Write out the listing below again with "top-left" changed to "upper-left" and nothing else altered, leaving out the pictures.

---------- Exercise material

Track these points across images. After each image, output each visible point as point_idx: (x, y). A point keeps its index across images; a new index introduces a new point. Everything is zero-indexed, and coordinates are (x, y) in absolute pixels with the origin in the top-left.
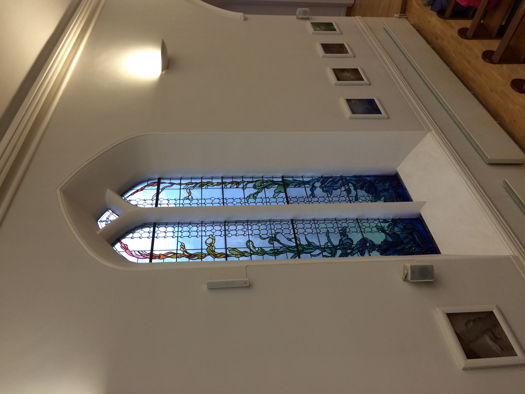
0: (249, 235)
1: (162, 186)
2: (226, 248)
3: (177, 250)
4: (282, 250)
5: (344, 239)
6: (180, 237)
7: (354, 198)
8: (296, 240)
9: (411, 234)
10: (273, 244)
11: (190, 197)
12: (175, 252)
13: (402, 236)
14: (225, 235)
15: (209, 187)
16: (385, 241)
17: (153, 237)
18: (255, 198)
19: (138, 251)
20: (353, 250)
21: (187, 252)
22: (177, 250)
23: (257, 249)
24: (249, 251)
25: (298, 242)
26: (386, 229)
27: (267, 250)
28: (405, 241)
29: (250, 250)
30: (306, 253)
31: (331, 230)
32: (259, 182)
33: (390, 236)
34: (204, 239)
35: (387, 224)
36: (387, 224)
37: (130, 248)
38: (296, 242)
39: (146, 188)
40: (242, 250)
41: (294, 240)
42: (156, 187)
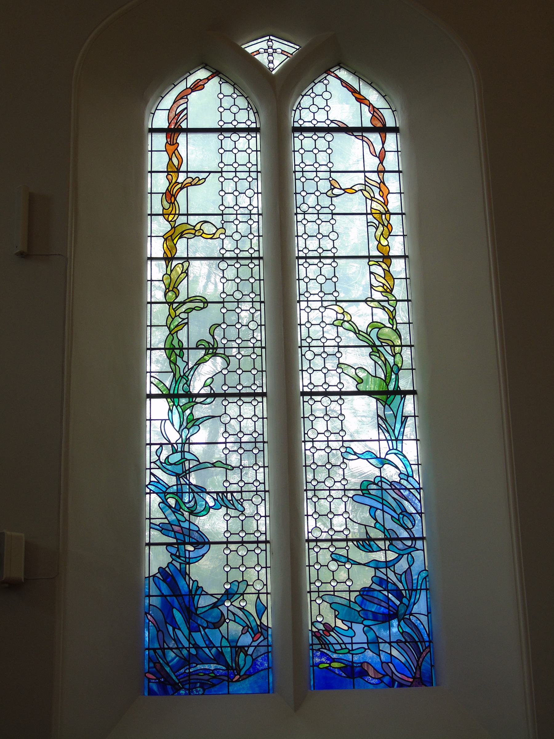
0: (226, 443)
1: (375, 137)
2: (188, 259)
3: (151, 372)
4: (181, 364)
5: (208, 499)
6: (226, 448)
7: (343, 552)
8: (207, 396)
9: (219, 658)
10: (197, 348)
11: (336, 191)
12: (183, 168)
13: (215, 636)
14: (223, 259)
15: (372, 230)
16: (199, 591)
17: (220, 130)
18: (338, 323)
19: (186, 108)
20: (176, 510)
21: (181, 189)
22: (187, 172)
23: (183, 316)
24: (180, 299)
25: (199, 400)
26: (236, 604)
27: (182, 335)
28: (197, 636)
29: (184, 303)
30: (170, 410)
31: (234, 477)
32: (394, 337)
33: (215, 606)
34: (216, 220)
35: (251, 608)
36: (251, 608)
37: (193, 97)
38: (199, 395)
39: (365, 108)
40: (182, 287)
41: (206, 390)
42: (367, 123)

--------------------

● **Task result**:
Track these points across images. After each image, output each visible point as point_idx: (x, y). A point keeps its index across images; a new index introduces a new point. Everything is zero-indexed, and coordinates are (x, y) in absolute pixels with the origin in the upper-left.
0: (249, 235)
1: (162, 186)
2: (226, 248)
3: (177, 250)
4: (282, 250)
5: (344, 239)
6: (180, 237)
7: (354, 198)
8: (296, 240)
9: (411, 234)
10: (273, 244)
11: (190, 197)
12: (175, 252)
13: (402, 236)
14: (225, 235)
15: (209, 187)
16: (385, 241)
17: (153, 237)
18: (255, 198)
19: (138, 251)
20: (353, 250)
21: (187, 252)
22: (177, 250)
23: (257, 249)
24: (249, 251)
25: (298, 242)
26: (386, 229)
27: (267, 250)
28: (405, 241)
29: (250, 250)
30: (306, 253)
31: (331, 230)
32: (259, 182)
33: (390, 236)
34: (204, 239)
35: (387, 224)
36: (387, 224)
37: (130, 248)
38: (296, 242)
39: (146, 188)
40: (242, 250)
41: (294, 240)
42: (156, 187)
0: (226, 443)
1: (375, 137)
2: (188, 259)
3: (151, 372)
4: (181, 364)
5: (208, 499)
6: (226, 448)
7: (343, 552)
8: (207, 396)
9: (219, 658)
10: (197, 348)
11: (336, 191)
12: (183, 168)
13: (215, 636)
14: (223, 259)
15: (372, 230)
16: (199, 591)
17: (220, 130)
18: (338, 323)
19: (186, 108)
20: (176, 510)
21: (181, 189)
22: (187, 172)
23: (183, 316)
24: (180, 299)
25: (199, 400)
26: (236, 604)
27: (182, 335)
28: (197, 636)
29: (184, 303)
30: (170, 410)
31: (234, 477)
32: (394, 337)
33: (215, 606)
34: (216, 220)
35: (251, 608)
36: (251, 608)
37: (193, 97)
38: (199, 395)
39: (365, 108)
40: (182, 287)
41: (206, 390)
42: (367, 123)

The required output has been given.